About this task: Wherever the string "none" shows up in the records below, return that line.

Entries provided section start

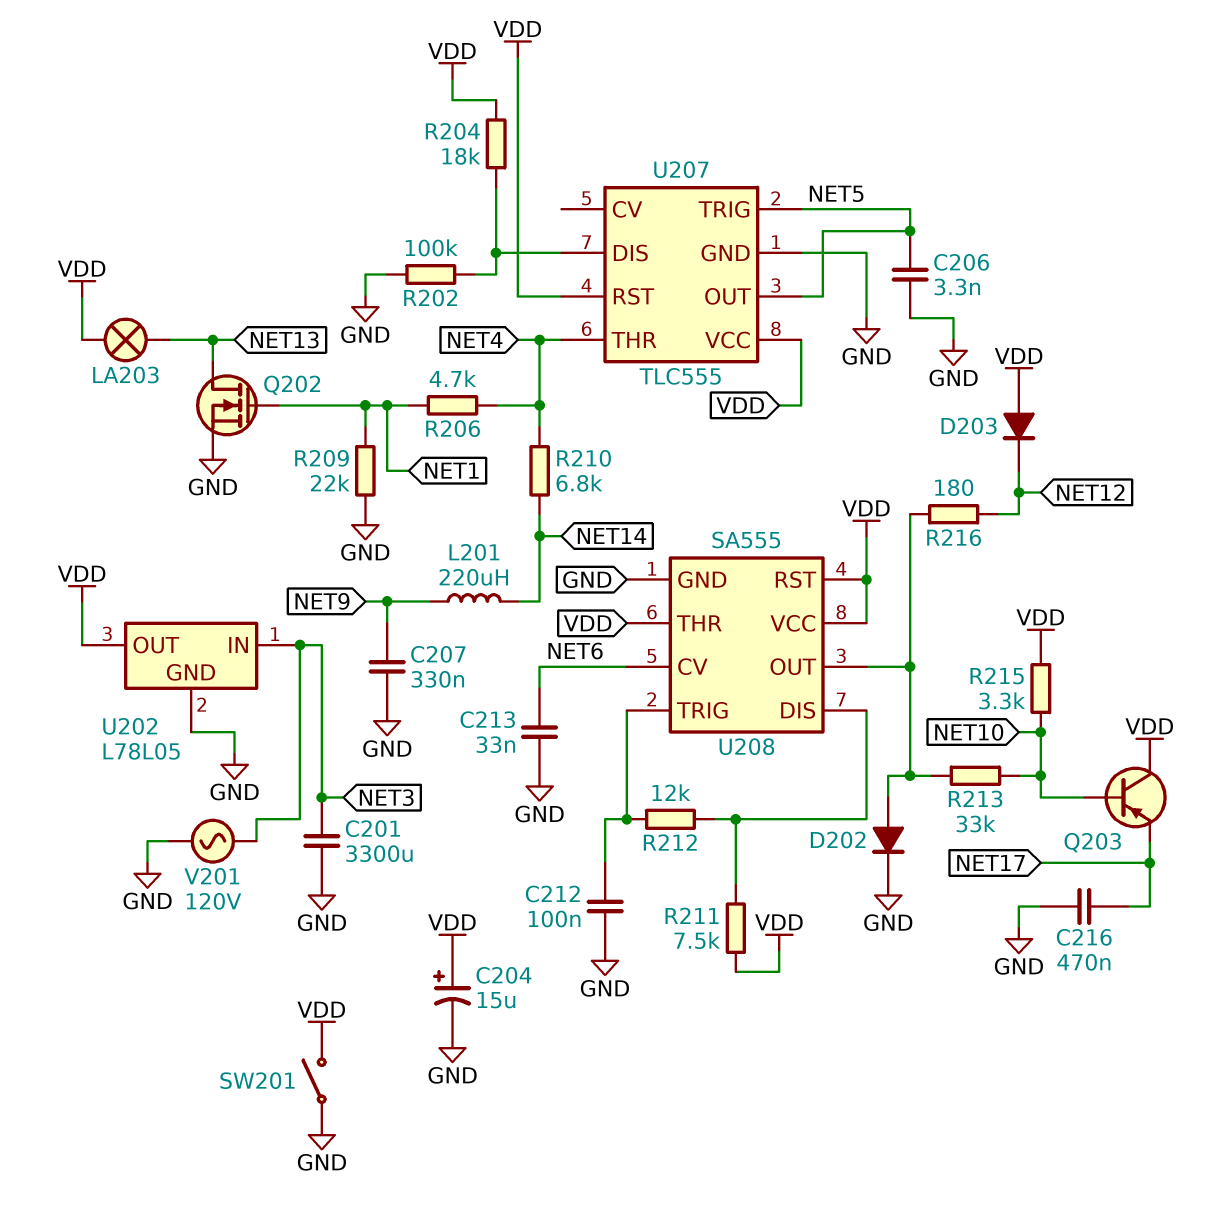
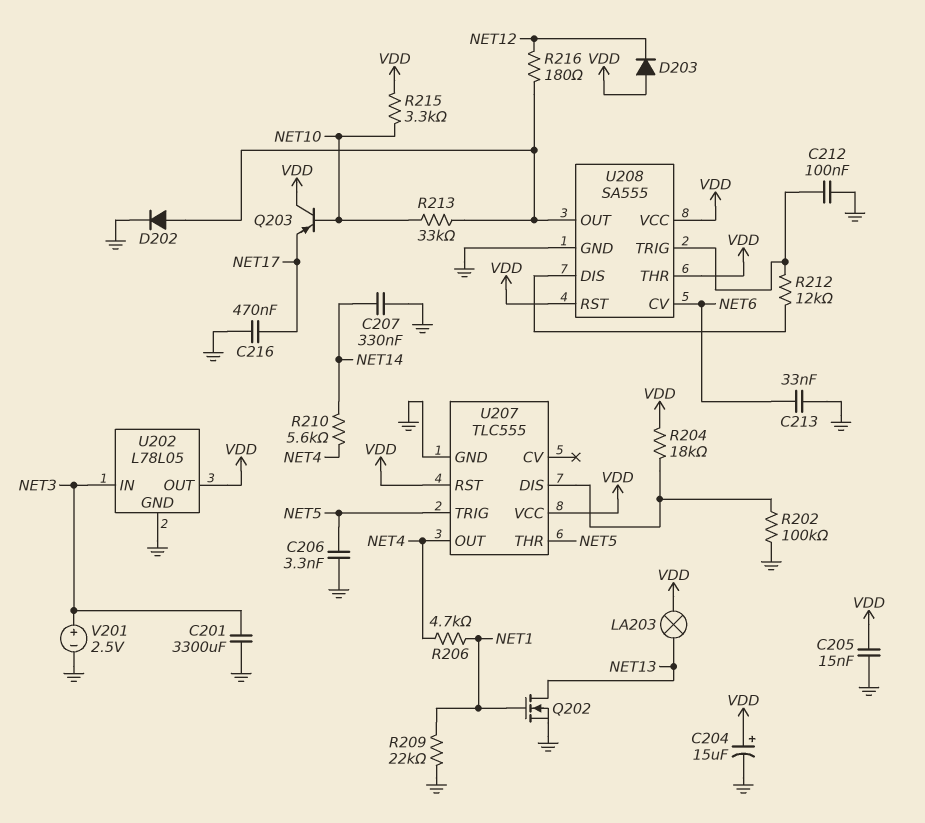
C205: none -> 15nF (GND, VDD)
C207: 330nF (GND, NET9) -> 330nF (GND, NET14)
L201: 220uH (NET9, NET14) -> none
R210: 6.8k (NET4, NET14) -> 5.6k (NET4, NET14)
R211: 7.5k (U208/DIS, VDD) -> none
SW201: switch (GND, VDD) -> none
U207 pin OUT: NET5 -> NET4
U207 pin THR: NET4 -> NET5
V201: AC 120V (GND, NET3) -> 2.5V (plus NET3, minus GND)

Entries provided section end

Finished task:
C205: none -> 15nF (GND, VDD)
L201: 220uH (NET9, NET14) -> none
R211: 7.5k (U208/DIS, VDD) -> none
SW201: switch (GND, VDD) -> none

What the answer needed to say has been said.